──────── Supplied data ────────

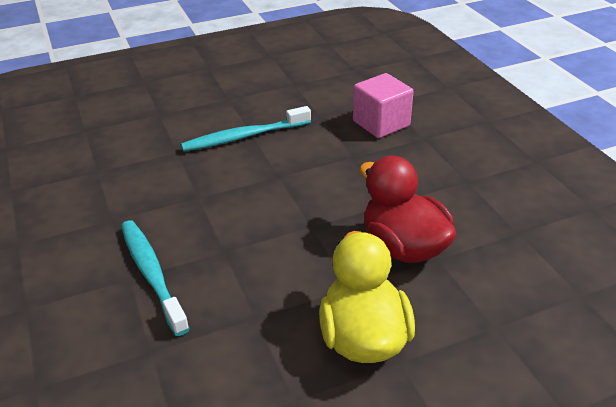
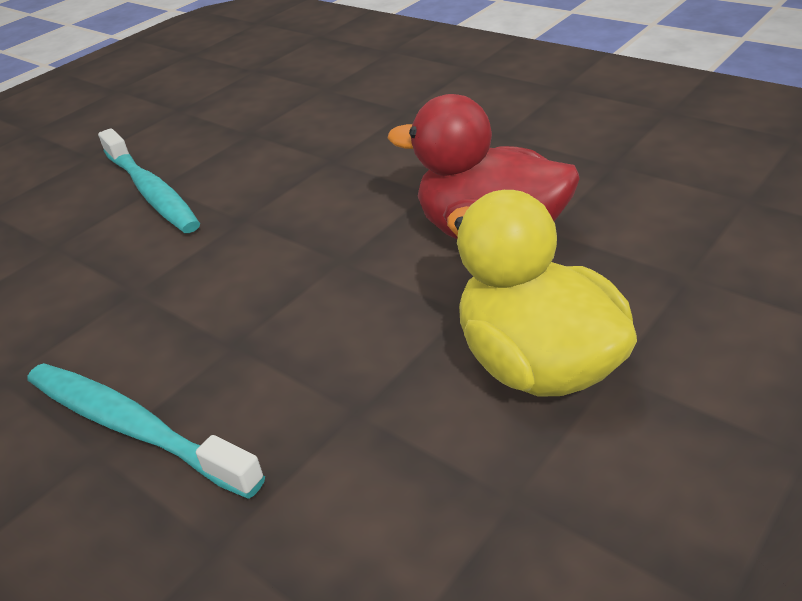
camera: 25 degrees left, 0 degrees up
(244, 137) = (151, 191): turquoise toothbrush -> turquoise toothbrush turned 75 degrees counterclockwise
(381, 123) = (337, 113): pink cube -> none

────────

What to produce: All of the data, minus its pictures, should be repeated exactly.

Solution to the exercise:
camera: 25 degrees left, 0 degrees up
(244, 137) = (151, 191): turquoise toothbrush -> turquoise toothbrush turned 75 degrees counterclockwise
(381, 123) = (337, 113): pink cube -> none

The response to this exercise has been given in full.